**RECORD EXCERPTS:**
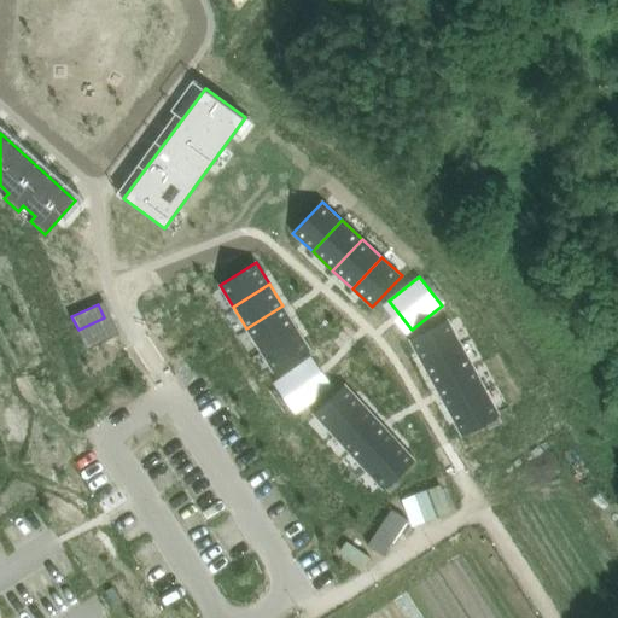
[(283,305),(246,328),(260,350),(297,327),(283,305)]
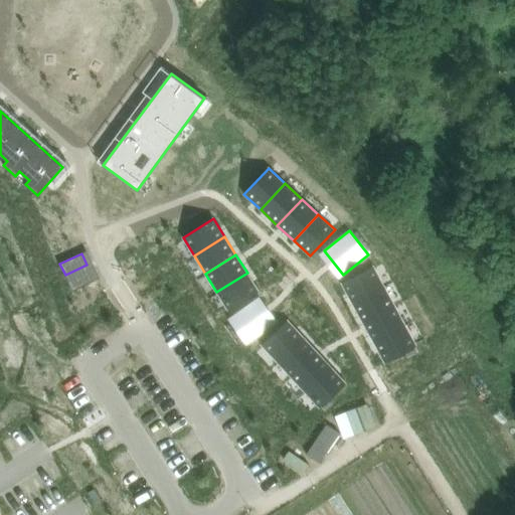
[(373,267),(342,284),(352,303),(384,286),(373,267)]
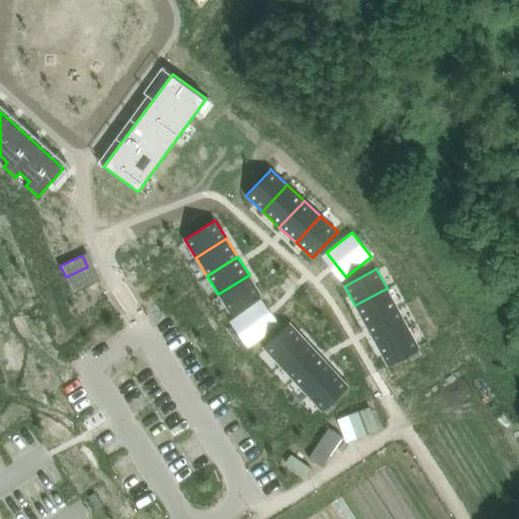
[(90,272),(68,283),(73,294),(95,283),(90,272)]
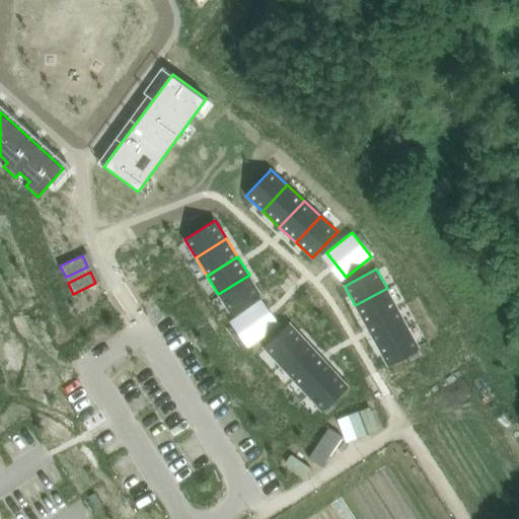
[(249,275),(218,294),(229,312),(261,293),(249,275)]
---
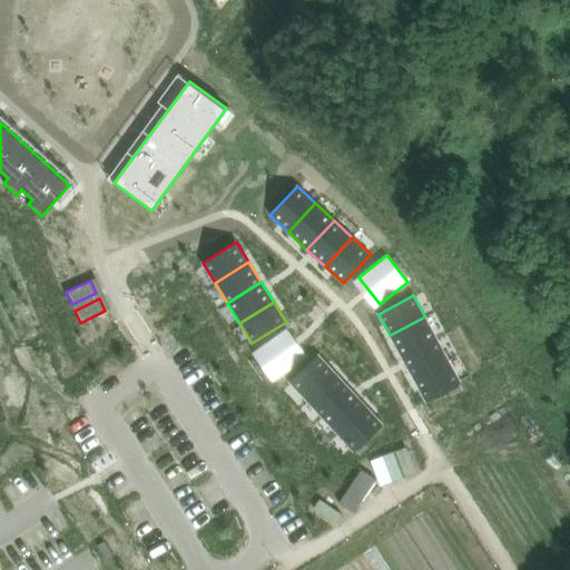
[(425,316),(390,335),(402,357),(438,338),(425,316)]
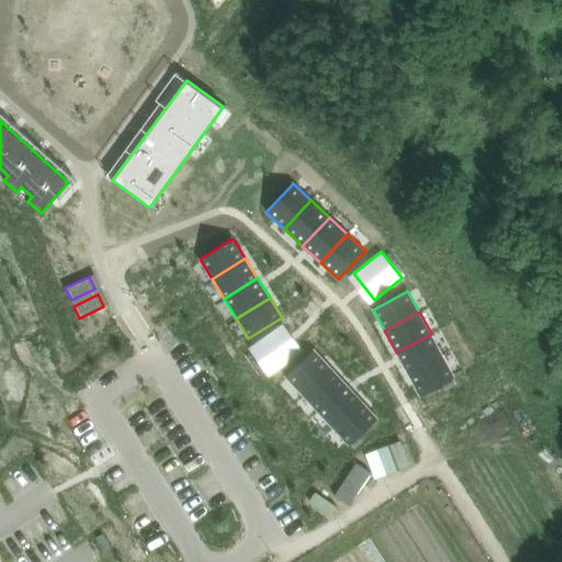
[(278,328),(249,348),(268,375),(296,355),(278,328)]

**WORK INSTRUCTION:** Given the listing above, repeat exactly the lines starting at the one with "[(283,305),(246,328),(260,350),(297,327),(283,305)]" and ending at the one with "[(249,275),(218,294),(229,312),(261,293),(249,275)]", inclusive, excluding pictures.

**RESPONSE TO THE EXERCISE:**
[(283,305),(246,328),(260,350),(297,327),(283,305)]
[(373,267),(342,284),(352,303),(384,286),(373,267)]
[(90,272),(68,283),(73,294),(95,283),(90,272)]
[(249,275),(218,294),(229,312),(261,293),(249,275)]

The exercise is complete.